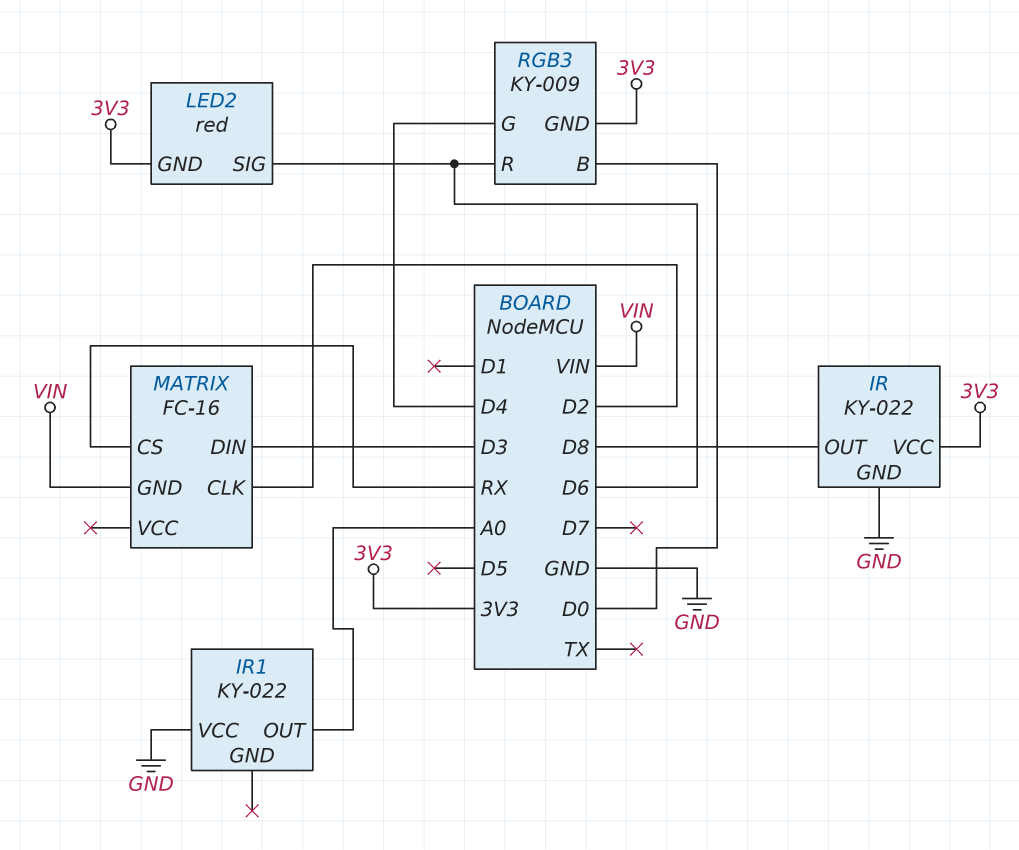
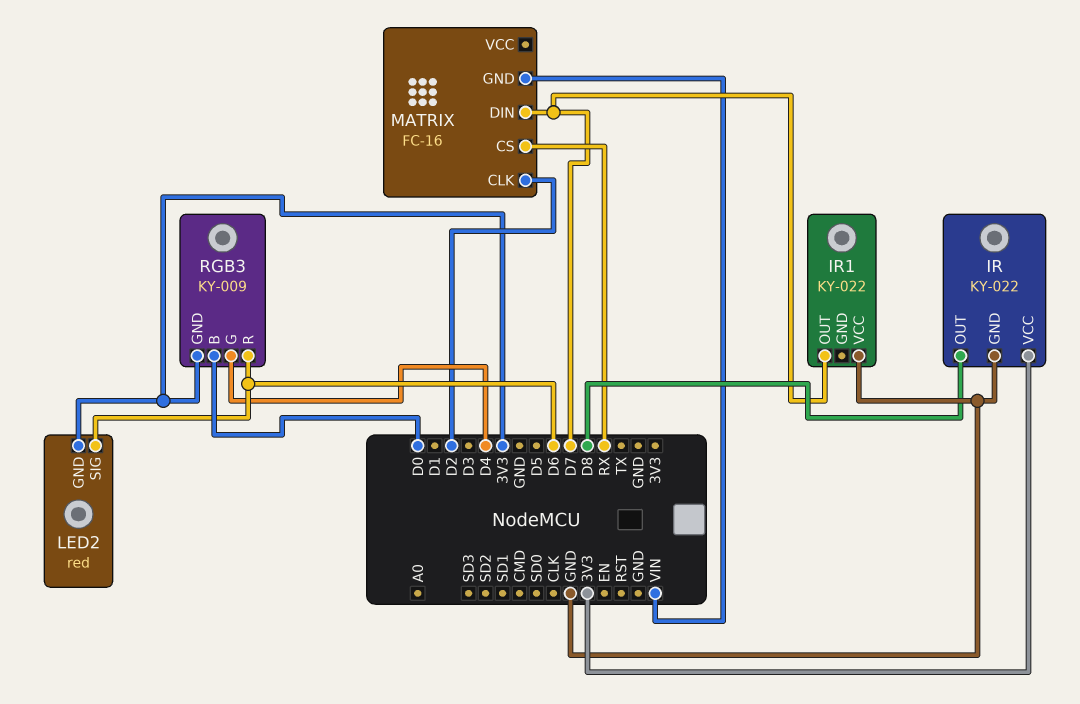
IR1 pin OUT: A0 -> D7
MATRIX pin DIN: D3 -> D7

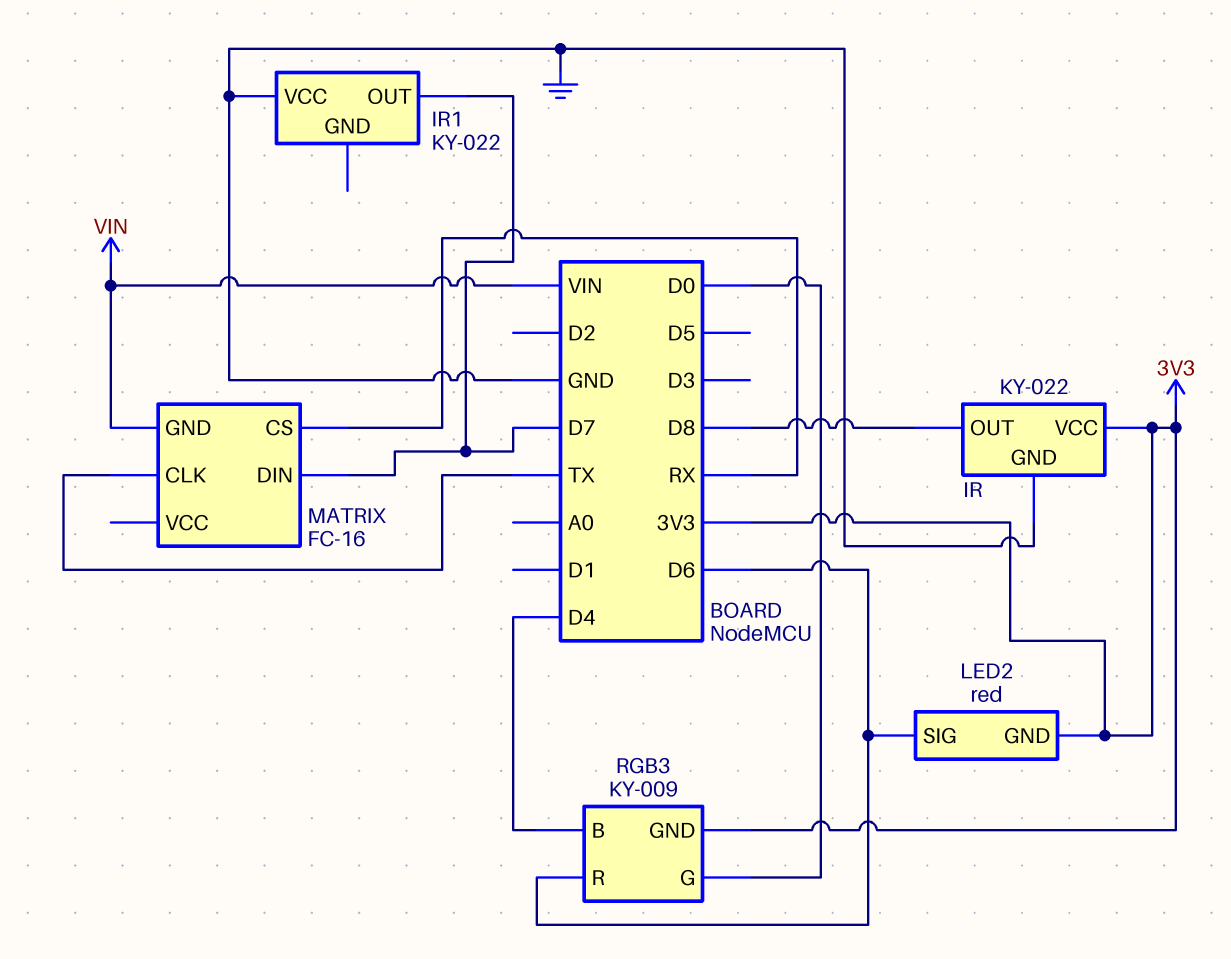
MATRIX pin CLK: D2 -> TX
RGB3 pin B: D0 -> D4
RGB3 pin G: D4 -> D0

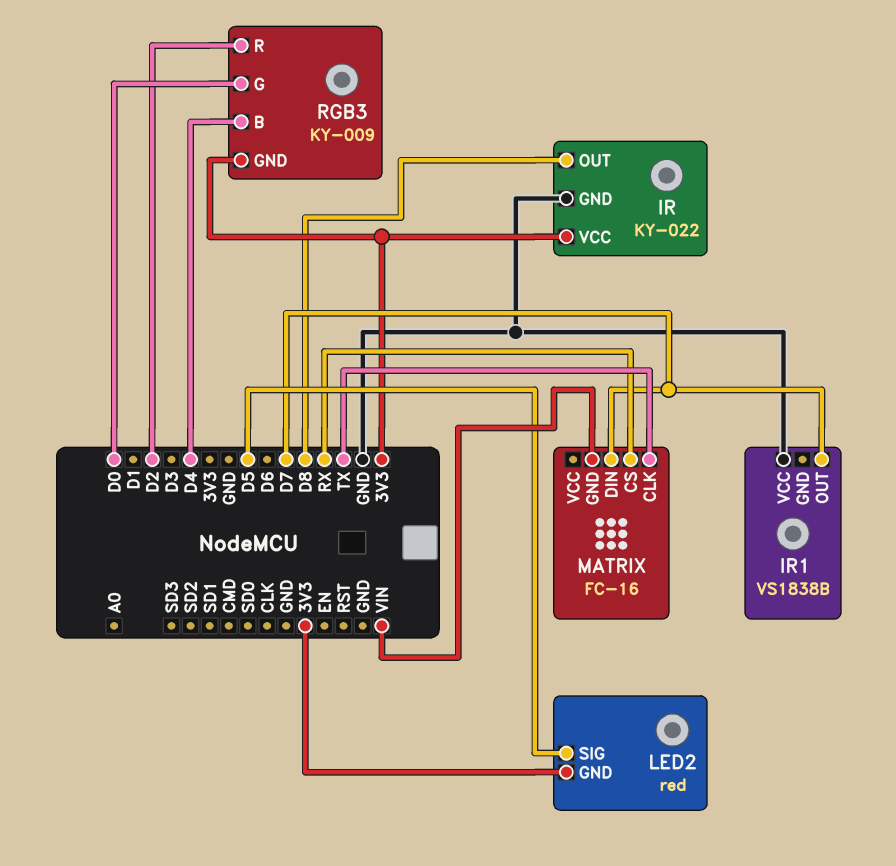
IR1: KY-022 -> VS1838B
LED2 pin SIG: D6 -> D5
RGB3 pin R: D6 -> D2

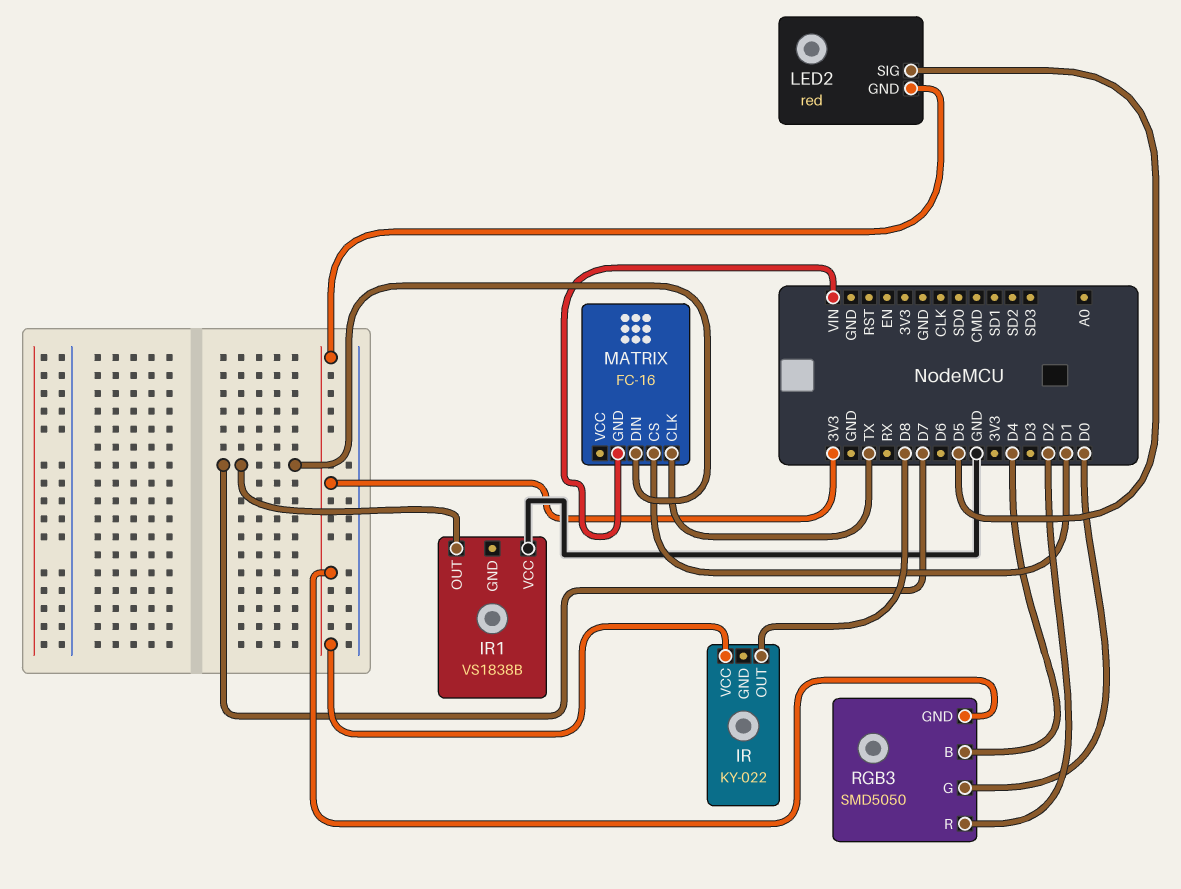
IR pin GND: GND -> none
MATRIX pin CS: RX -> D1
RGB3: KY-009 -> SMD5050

----------

*ABOUT THIS TASK:*
With pictures omitted, restate word for word every line above from the one containing "RGB3 pin G: D4 -> D0" to the end of the entries.

*WRITTEN RESPONSE:*
RGB3 pin G: D4 -> D0

IR1: KY-022 -> VS1838B
LED2 pin SIG: D6 -> D5
RGB3 pin R: D6 -> D2

IR pin GND: GND -> none
MATRIX pin CS: RX -> D1
RGB3: KY-009 -> SMD5050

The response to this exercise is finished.